ENTRIES PROVIDED:
((

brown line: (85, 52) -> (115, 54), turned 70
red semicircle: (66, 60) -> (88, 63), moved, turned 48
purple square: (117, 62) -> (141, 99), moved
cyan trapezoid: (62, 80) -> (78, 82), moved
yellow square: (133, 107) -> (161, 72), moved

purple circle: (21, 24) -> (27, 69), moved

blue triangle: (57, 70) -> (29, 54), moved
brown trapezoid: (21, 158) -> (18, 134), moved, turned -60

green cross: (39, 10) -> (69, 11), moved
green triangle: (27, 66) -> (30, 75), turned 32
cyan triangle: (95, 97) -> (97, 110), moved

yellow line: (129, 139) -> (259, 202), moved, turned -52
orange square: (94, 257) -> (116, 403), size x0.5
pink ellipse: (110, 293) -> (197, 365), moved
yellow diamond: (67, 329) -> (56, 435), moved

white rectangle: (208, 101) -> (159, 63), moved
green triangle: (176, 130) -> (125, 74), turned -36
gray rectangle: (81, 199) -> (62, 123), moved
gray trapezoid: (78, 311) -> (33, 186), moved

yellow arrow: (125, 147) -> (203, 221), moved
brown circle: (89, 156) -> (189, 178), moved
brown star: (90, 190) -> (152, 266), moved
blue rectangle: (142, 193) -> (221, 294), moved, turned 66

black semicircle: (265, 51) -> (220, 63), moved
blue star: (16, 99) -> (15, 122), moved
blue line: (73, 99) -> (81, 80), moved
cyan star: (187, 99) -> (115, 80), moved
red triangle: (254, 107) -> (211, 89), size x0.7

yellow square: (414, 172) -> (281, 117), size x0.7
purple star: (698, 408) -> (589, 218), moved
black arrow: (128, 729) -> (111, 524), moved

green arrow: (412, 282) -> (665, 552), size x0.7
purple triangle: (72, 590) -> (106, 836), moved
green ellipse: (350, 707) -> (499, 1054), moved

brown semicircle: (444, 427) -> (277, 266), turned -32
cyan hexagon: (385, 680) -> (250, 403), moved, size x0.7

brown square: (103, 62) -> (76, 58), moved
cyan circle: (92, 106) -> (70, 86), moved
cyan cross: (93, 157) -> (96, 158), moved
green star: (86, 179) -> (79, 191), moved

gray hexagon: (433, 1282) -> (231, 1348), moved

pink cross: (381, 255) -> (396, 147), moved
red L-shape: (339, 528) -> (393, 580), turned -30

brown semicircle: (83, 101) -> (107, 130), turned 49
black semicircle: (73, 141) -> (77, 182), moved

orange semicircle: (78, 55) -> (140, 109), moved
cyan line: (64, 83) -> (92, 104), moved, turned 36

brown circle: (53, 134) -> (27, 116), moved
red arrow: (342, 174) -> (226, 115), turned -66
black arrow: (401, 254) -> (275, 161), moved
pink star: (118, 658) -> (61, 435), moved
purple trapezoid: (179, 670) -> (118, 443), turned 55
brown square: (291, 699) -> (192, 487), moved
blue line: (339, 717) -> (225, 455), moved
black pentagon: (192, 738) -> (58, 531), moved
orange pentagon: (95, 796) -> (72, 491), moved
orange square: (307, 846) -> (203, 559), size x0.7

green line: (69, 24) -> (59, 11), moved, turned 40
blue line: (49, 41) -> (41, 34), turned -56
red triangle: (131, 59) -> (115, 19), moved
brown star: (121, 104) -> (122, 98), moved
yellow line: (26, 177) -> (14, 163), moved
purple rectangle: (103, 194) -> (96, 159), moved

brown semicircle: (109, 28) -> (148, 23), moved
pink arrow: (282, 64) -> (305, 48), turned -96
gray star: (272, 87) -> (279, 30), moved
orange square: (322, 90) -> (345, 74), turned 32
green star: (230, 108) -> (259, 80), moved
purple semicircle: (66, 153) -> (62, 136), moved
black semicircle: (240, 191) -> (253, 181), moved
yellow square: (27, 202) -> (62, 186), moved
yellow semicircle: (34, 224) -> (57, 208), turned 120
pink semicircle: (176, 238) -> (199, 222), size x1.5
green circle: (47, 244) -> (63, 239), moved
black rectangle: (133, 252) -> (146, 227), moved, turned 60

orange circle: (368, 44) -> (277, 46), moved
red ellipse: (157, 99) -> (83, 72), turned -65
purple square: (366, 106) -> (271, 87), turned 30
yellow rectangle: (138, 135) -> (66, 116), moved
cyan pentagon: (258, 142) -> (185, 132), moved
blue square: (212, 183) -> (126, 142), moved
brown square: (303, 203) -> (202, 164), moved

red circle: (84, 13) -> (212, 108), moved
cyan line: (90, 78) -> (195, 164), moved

))

REQUIRED ACTION: Go through the records above and set each one down exactly, please.

RESULT OF THE TASK:
brown line: (85, 52) -> (115, 54), turned 70
red semicircle: (66, 60) -> (88, 63), moved, turned 48
purple square: (117, 62) -> (141, 99), moved
cyan trapezoid: (62, 80) -> (78, 82), moved
yellow square: (133, 107) -> (161, 72), moved

purple circle: (21, 24) -> (27, 69), moved

blue triangle: (57, 70) -> (29, 54), moved
brown trapezoid: (21, 158) -> (18, 134), moved, turned -60

green cross: (39, 10) -> (69, 11), moved
green triangle: (27, 66) -> (30, 75), turned 32
cyan triangle: (95, 97) -> (97, 110), moved

yellow line: (129, 139) -> (259, 202), moved, turned -52
orange square: (94, 257) -> (116, 403), size x0.5
pink ellipse: (110, 293) -> (197, 365), moved
yellow diamond: (67, 329) -> (56, 435), moved

white rectangle: (208, 101) -> (159, 63), moved
green triangle: (176, 130) -> (125, 74), turned -36
gray rectangle: (81, 199) -> (62, 123), moved
gray trapezoid: (78, 311) -> (33, 186), moved

yellow arrow: (125, 147) -> (203, 221), moved
brown circle: (89, 156) -> (189, 178), moved
brown star: (90, 190) -> (152, 266), moved
blue rectangle: (142, 193) -> (221, 294), moved, turned 66

black semicircle: (265, 51) -> (220, 63), moved
blue star: (16, 99) -> (15, 122), moved
blue line: (73, 99) -> (81, 80), moved
cyan star: (187, 99) -> (115, 80), moved
red triangle: (254, 107) -> (211, 89), size x0.7

yellow square: (414, 172) -> (281, 117), size x0.7
purple star: (698, 408) -> (589, 218), moved
black arrow: (128, 729) -> (111, 524), moved

green arrow: (412, 282) -> (665, 552), size x0.7
purple triangle: (72, 590) -> (106, 836), moved
green ellipse: (350, 707) -> (499, 1054), moved

brown semicircle: (444, 427) -> (277, 266), turned -32
cyan hexagon: (385, 680) -> (250, 403), moved, size x0.7

brown square: (103, 62) -> (76, 58), moved
cyan circle: (92, 106) -> (70, 86), moved
cyan cross: (93, 157) -> (96, 158), moved
green star: (86, 179) -> (79, 191), moved

gray hexagon: (433, 1282) -> (231, 1348), moved

pink cross: (381, 255) -> (396, 147), moved
red L-shape: (339, 528) -> (393, 580), turned -30

brown semicircle: (83, 101) -> (107, 130), turned 49
black semicircle: (73, 141) -> (77, 182), moved

orange semicircle: (78, 55) -> (140, 109), moved
cyan line: (64, 83) -> (92, 104), moved, turned 36

brown circle: (53, 134) -> (27, 116), moved
red arrow: (342, 174) -> (226, 115), turned -66
black arrow: (401, 254) -> (275, 161), moved
pink star: (118, 658) -> (61, 435), moved
purple trapezoid: (179, 670) -> (118, 443), turned 55
brown square: (291, 699) -> (192, 487), moved
blue line: (339, 717) -> (225, 455), moved
black pentagon: (192, 738) -> (58, 531), moved
orange pentagon: (95, 796) -> (72, 491), moved
orange square: (307, 846) -> (203, 559), size x0.7

green line: (69, 24) -> (59, 11), moved, turned 40
blue line: (49, 41) -> (41, 34), turned -56
red triangle: (131, 59) -> (115, 19), moved
brown star: (121, 104) -> (122, 98), moved
yellow line: (26, 177) -> (14, 163), moved
purple rectangle: (103, 194) -> (96, 159), moved

brown semicircle: (109, 28) -> (148, 23), moved
pink arrow: (282, 64) -> (305, 48), turned -96
gray star: (272, 87) -> (279, 30), moved
orange square: (322, 90) -> (345, 74), turned 32
green star: (230, 108) -> (259, 80), moved
purple semicircle: (66, 153) -> (62, 136), moved
black semicircle: (240, 191) -> (253, 181), moved
yellow square: (27, 202) -> (62, 186), moved
yellow semicircle: (34, 224) -> (57, 208), turned 120
pink semicircle: (176, 238) -> (199, 222), size x1.5
green circle: (47, 244) -> (63, 239), moved
black rectangle: (133, 252) -> (146, 227), moved, turned 60

orange circle: (368, 44) -> (277, 46), moved
red ellipse: (157, 99) -> (83, 72), turned -65
purple square: (366, 106) -> (271, 87), turned 30
yellow rectangle: (138, 135) -> (66, 116), moved
cyan pentagon: (258, 142) -> (185, 132), moved
blue square: (212, 183) -> (126, 142), moved
brown square: (303, 203) -> (202, 164), moved

red circle: (84, 13) -> (212, 108), moved
cyan line: (90, 78) -> (195, 164), moved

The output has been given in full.